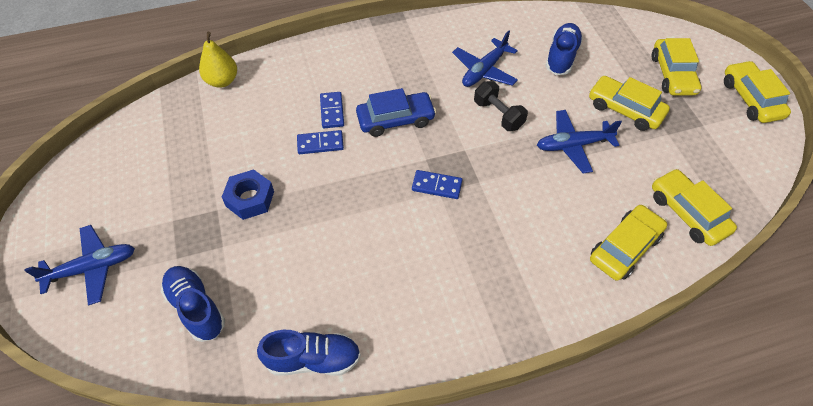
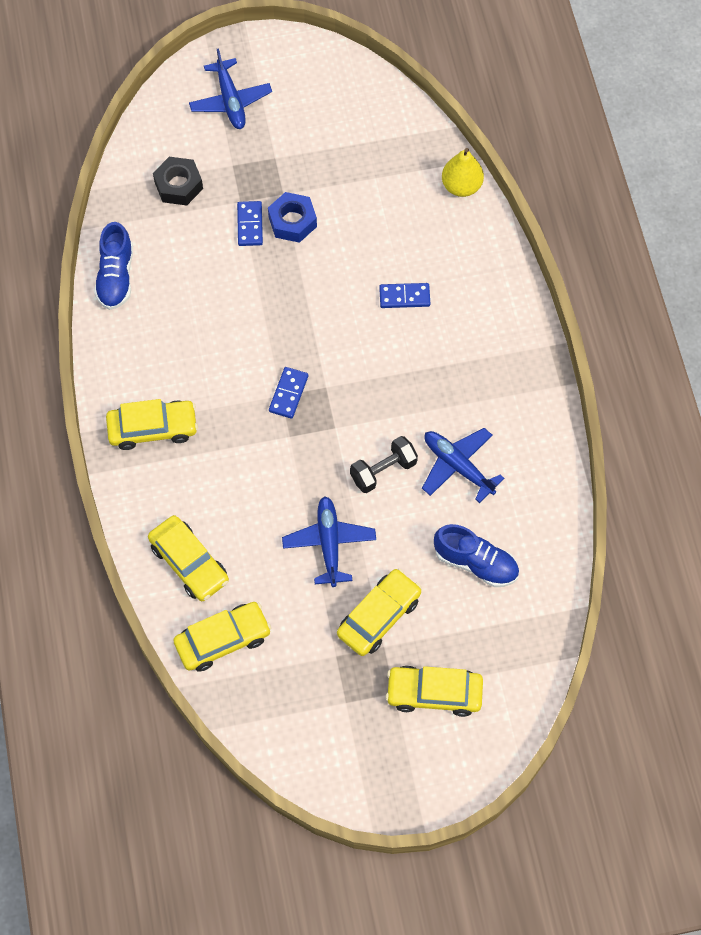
camera: 95 degrees right, 10 degrees up
(196, 308) = (178, 185): blue shoe -> black nut
(320, 144) = (358, 284): blue domino -> blue domino (250, 225)
(395, 120) = (386, 361): blue car -> none
(751, 99) = (383, 778): yellow car -> yellow car (153, 429)

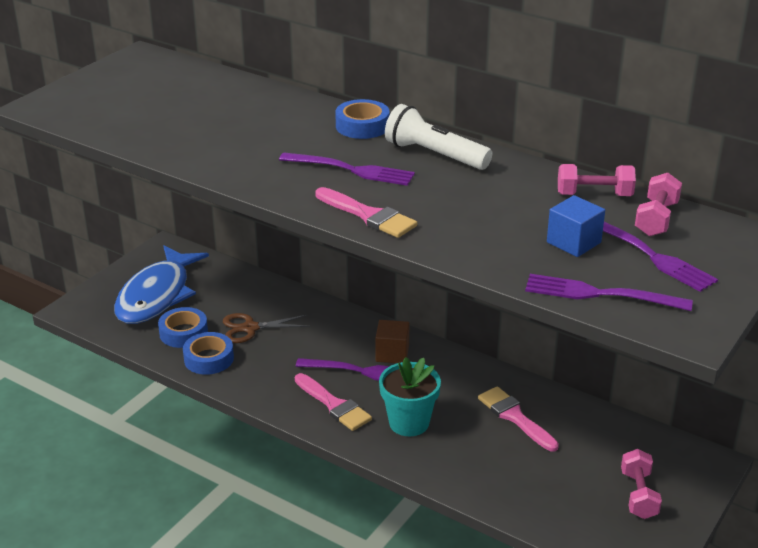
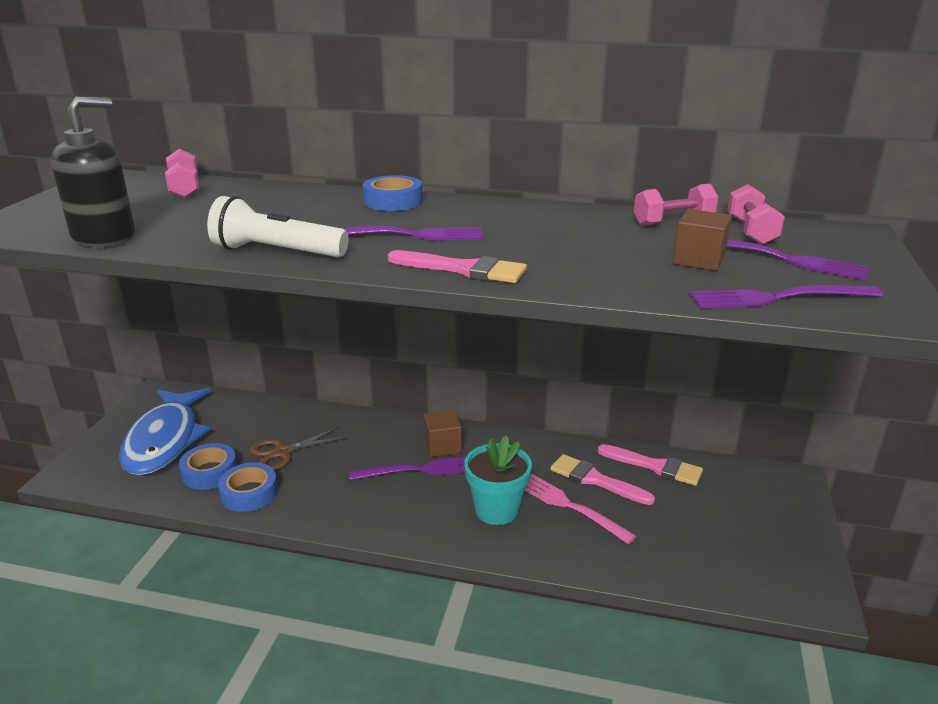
camera: 20 degrees left, 5 degrees down
(115, 130) = (104, 237): none -> black soap dispenser
(334, 405) = (410, 510): pink brush -> pink brush (655, 466)
(434, 155) = (487, 213): white flashlight -> white flashlight (276, 252)
(475, 434) = (569, 506): none -> pink fork
(573, 242) = (698, 260): blue cube -> brown cube
(638, 495) = (756, 527): pink dumbbell -> pink dumbbell (185, 188)

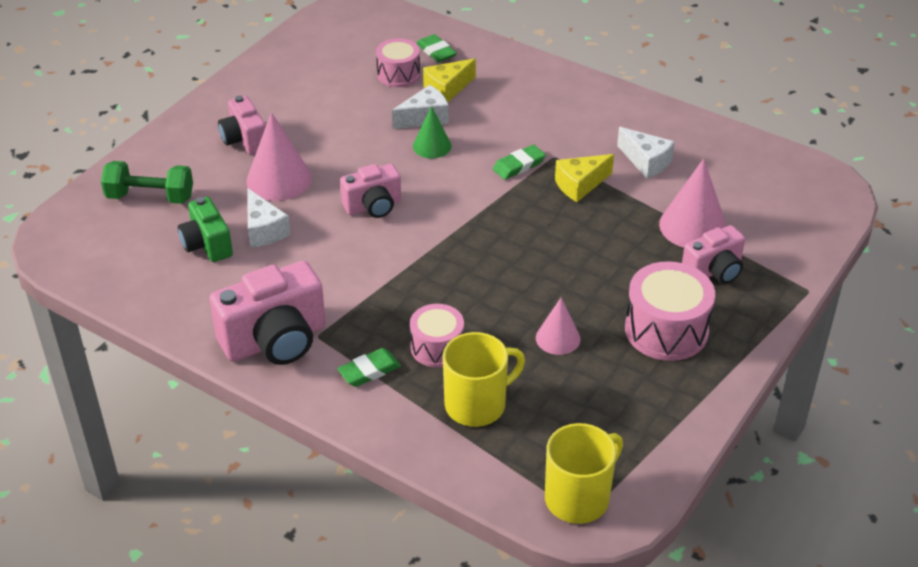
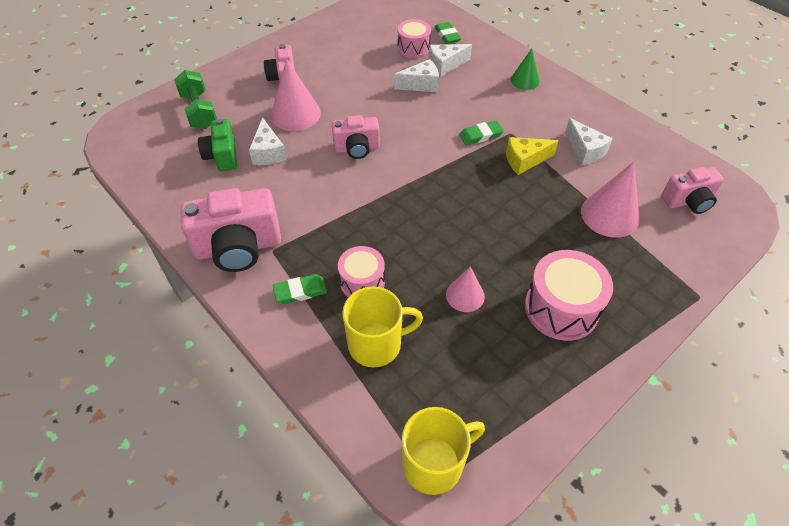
camera: 15 degrees right, 10 degrees up
(150, 197) = (199, 111): green dumbbell -> green dumbbell turned 45 degrees clockwise
(432, 146) = (418, 108): green cone -> green cone (525, 80)
(447, 89) = (445, 65): yellow cheese -> white cheese
(714, 271) = (618, 260): pink camera -> pink camera (688, 201)

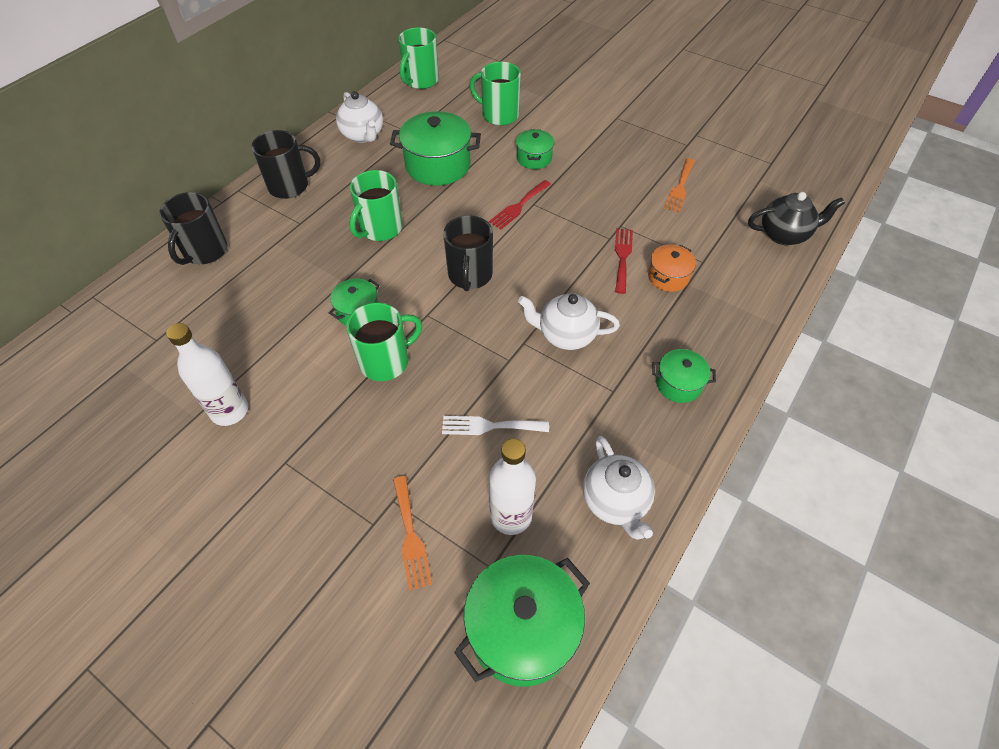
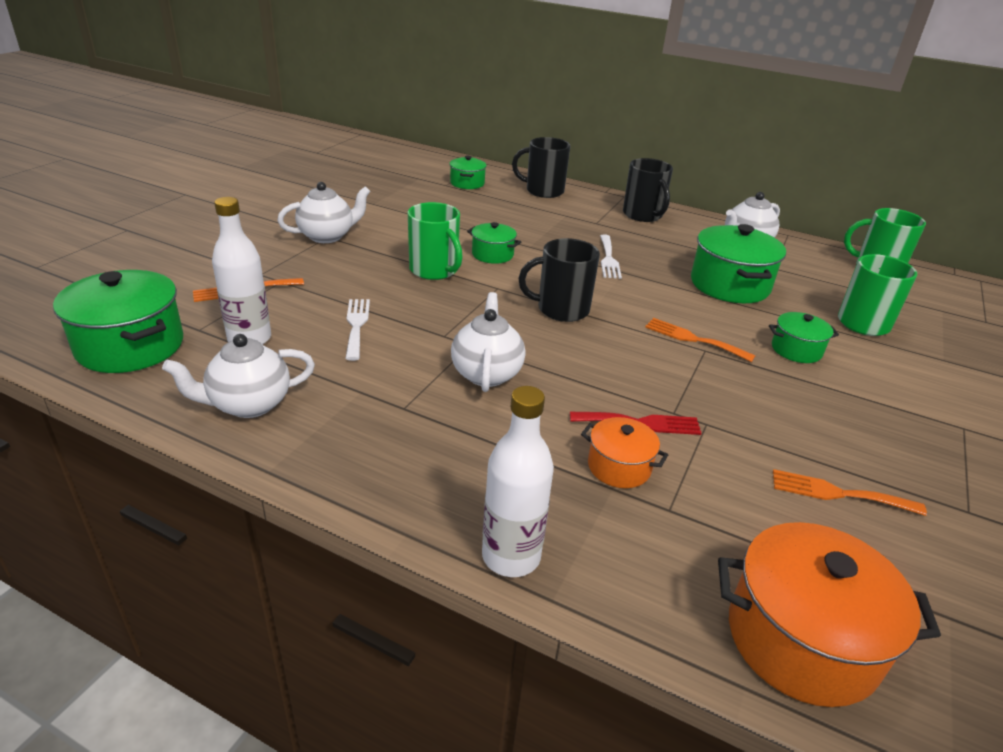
camera: 80 degrees right, 20 degrees down
(230, 411) = (378, 214): white bottle -> white bottle (511, 556)
(284, 462) = (327, 236): none -> white teapot
(380, 228) = (608, 259): green mug -> white fork
(519, 206) = (693, 339): red fork -> orange fork
(678, 384) = (417, 465): green pot -> green pot (467, 183)
(784, 234) = (801, 639): black teapot -> orange pot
________________________
All lines from the line with "(638, 495) = (756, 527): pink" through the final line of the listing are to be printed exactly, both ends included; the pictures are not.

= OUTPUT =
(638, 495) = (756, 527): pink dumbbell -> pink dumbbell (185, 188)

camera: 15 degrees right, 10 degrees up
(150, 197) = (199, 111): green dumbbell -> green dumbbell turned 45 degrees clockwise
(432, 146) = (418, 108): green cone -> green cone (525, 80)
(447, 89) = (445, 65): yellow cheese -> white cheese
(714, 271) = (618, 260): pink camera -> pink camera (688, 201)

camera: 80 degrees right, 20 degrees down
(230, 411) = (378, 214): white bottle -> white bottle (511, 556)
(284, 462) = (327, 236): none -> white teapot
(380, 228) = (608, 259): green mug -> white fork
(519, 206) = (693, 339): red fork -> orange fork
(678, 384) = (417, 465): green pot -> green pot (467, 183)
(784, 234) = (801, 639): black teapot -> orange pot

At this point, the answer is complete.